ABOUT THIS EXERCISE: Where does the string "none" appear in the records? Copy every line that contains it.

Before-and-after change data

*-*-*

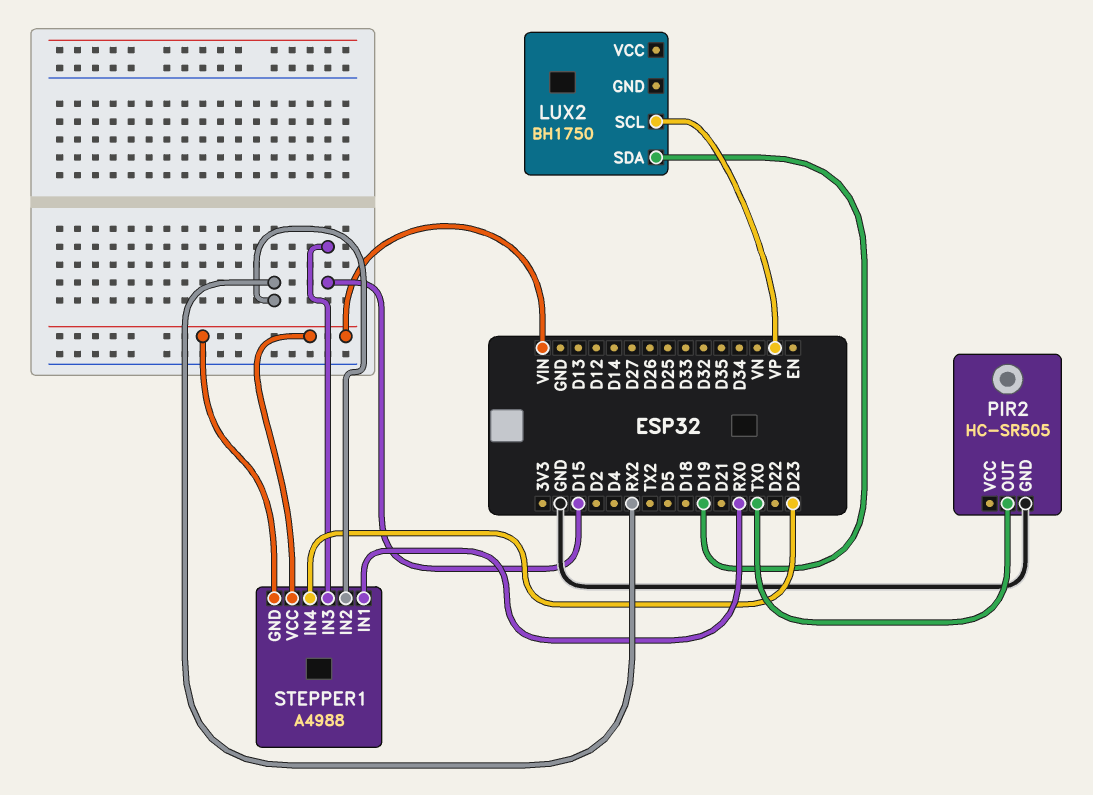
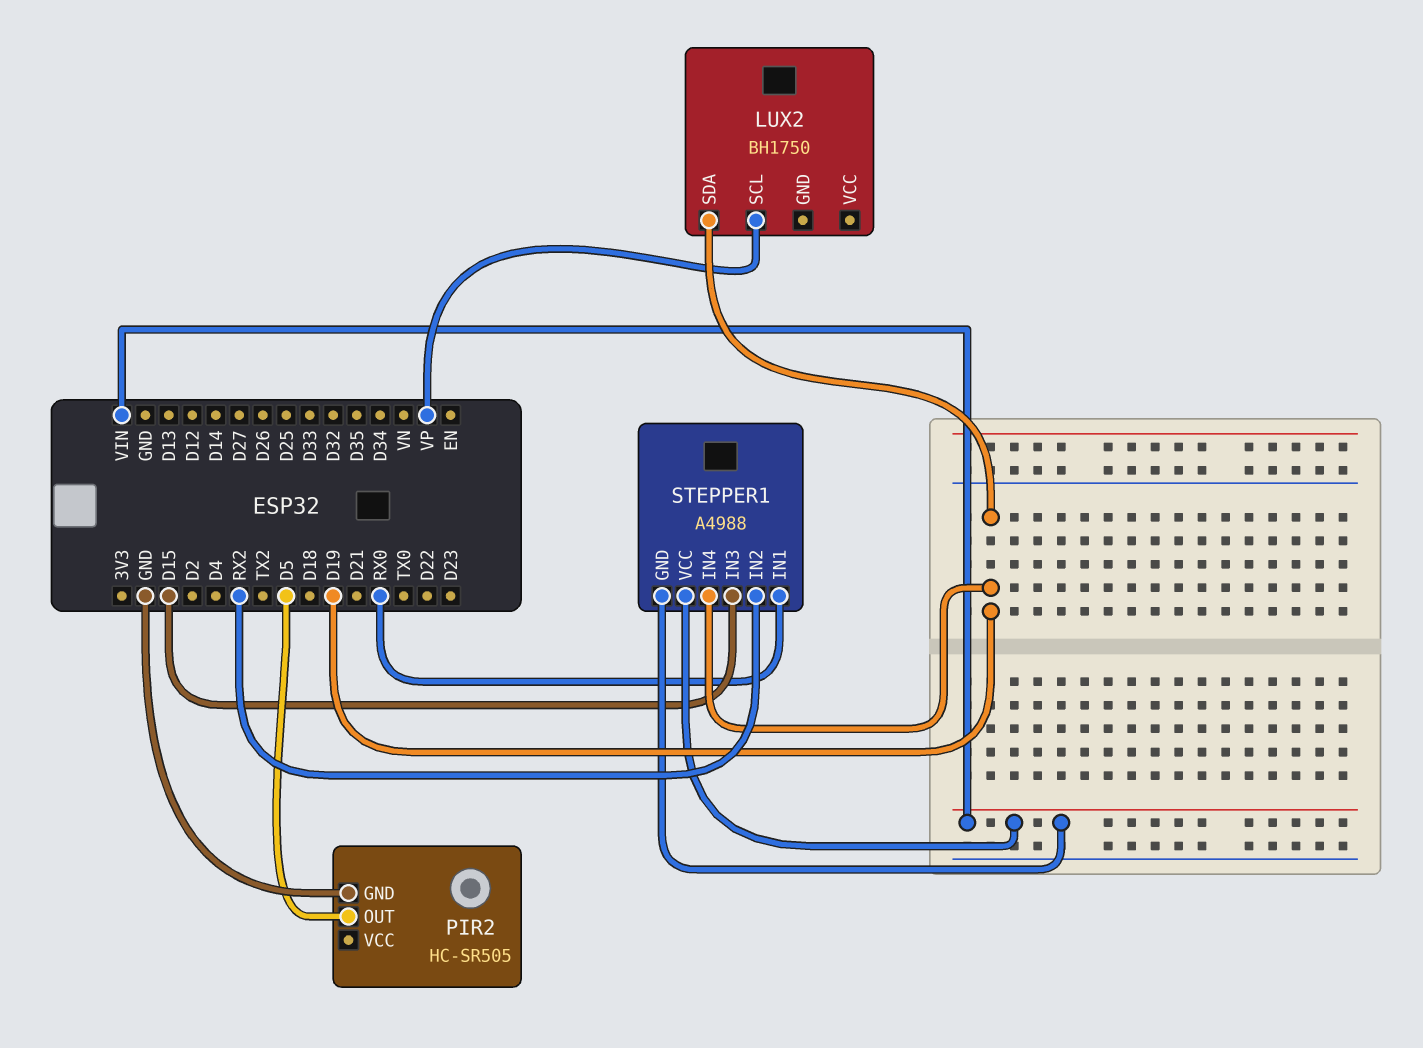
PIR2 pin OUT: TX0 -> D5
STEPPER1 pin IN4: D23 -> D19

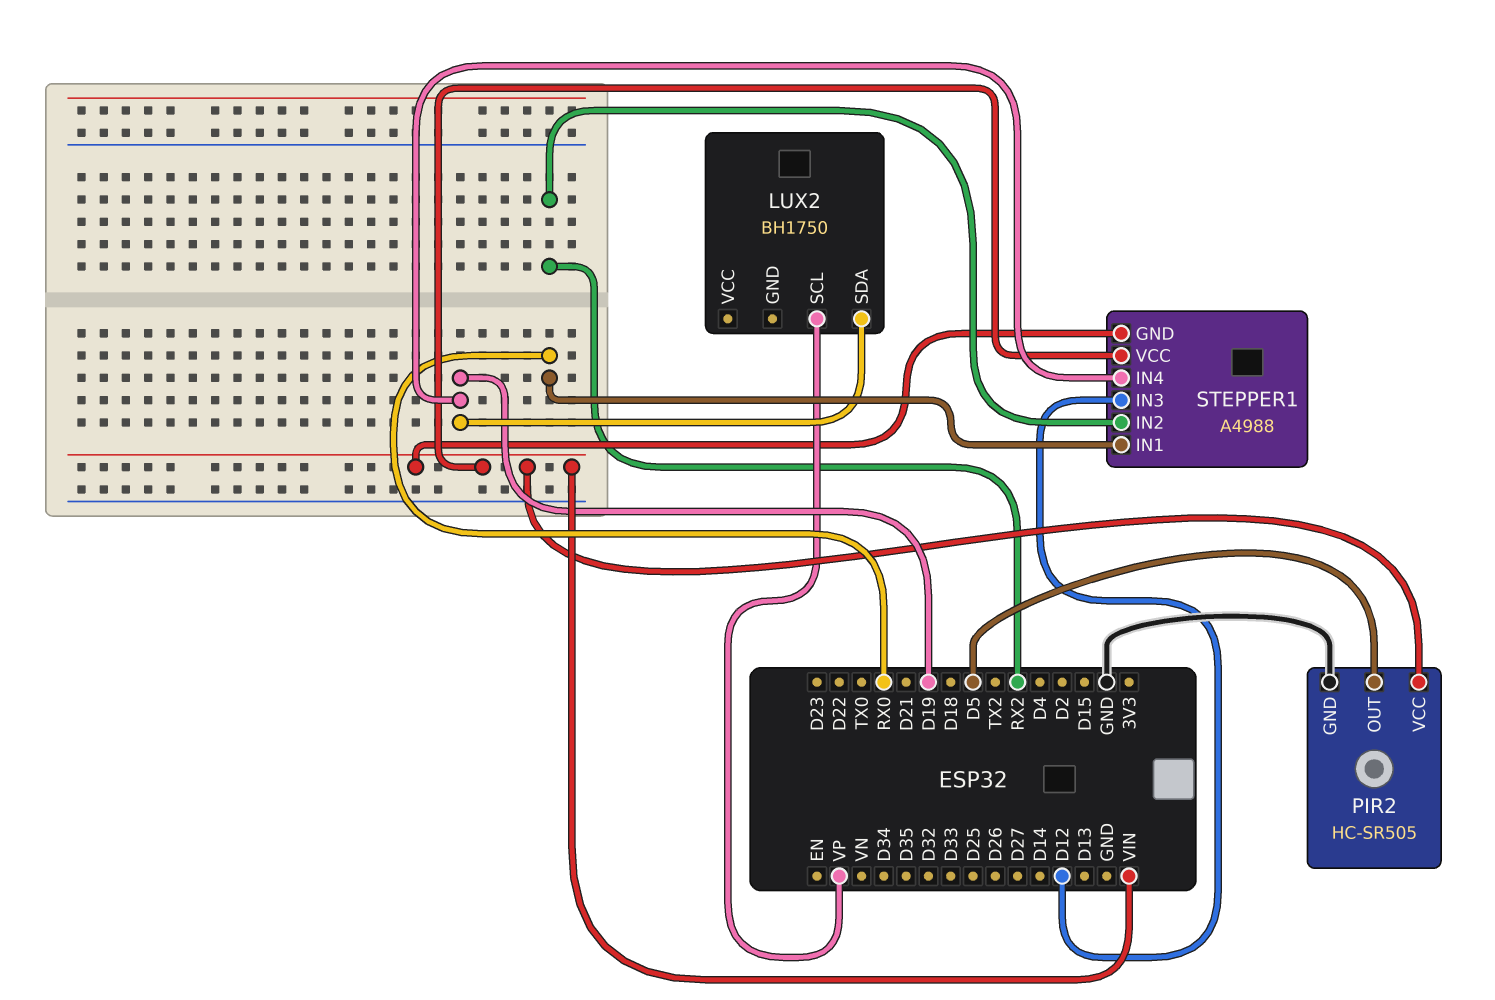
PIR2 pin VCC: none -> VIN
STEPPER1 pin IN3: D15 -> D12

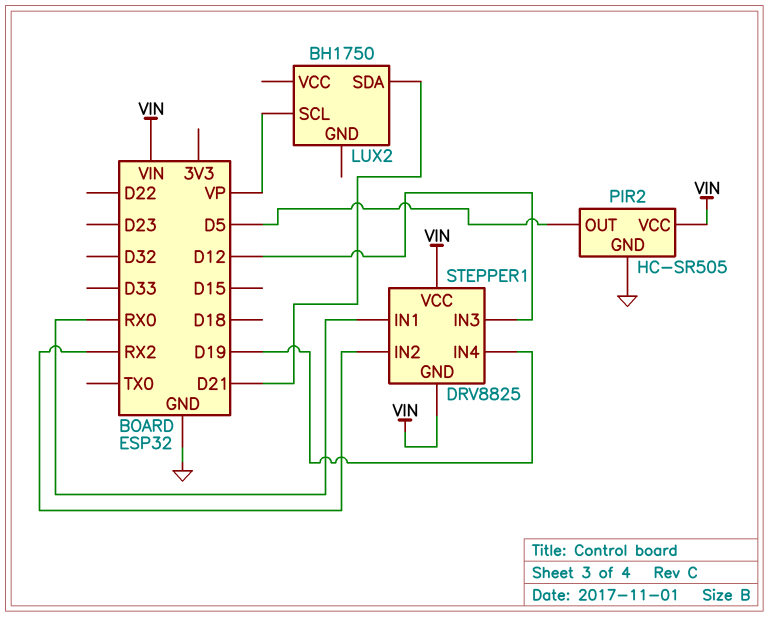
LUX2 pin SDA: D19 -> D21
STEPPER1: A4988 -> DRV8825

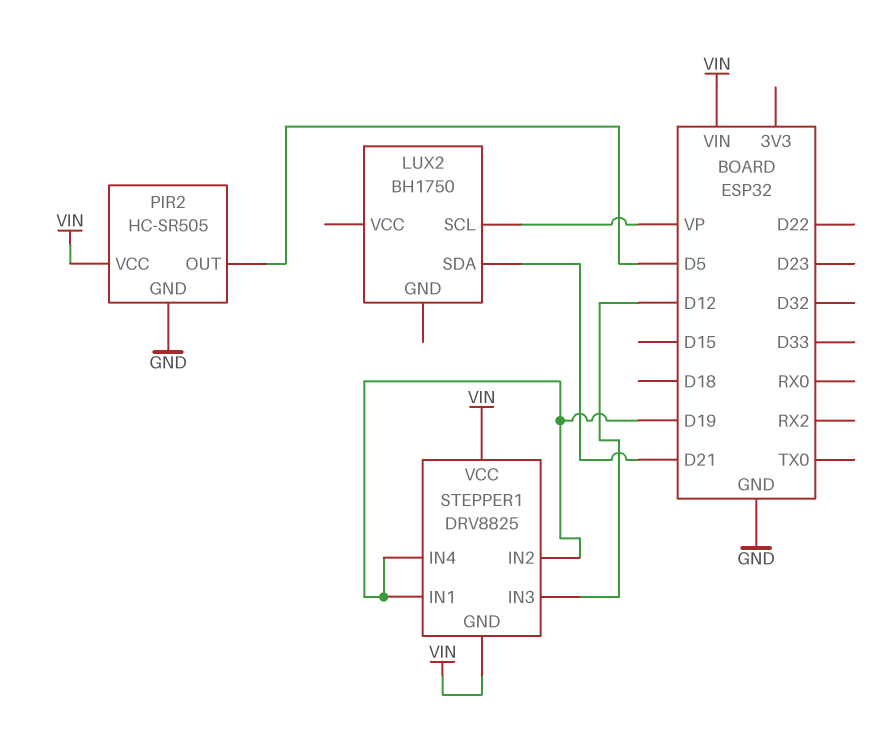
STEPPER1 pin IN1: RX0 -> D19
STEPPER1 pin IN2: RX2 -> D19

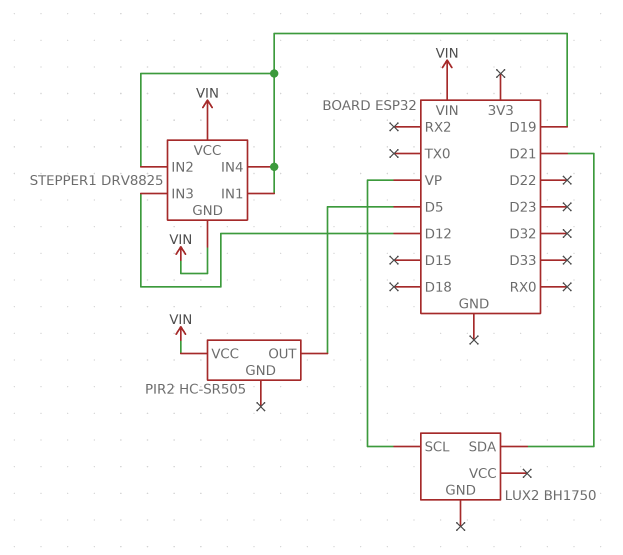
PIR2 pin GND: GND -> none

*-*-*

SOLUTION TO THE PROBLEM:
PIR2 pin VCC: none -> VIN
PIR2 pin GND: GND -> none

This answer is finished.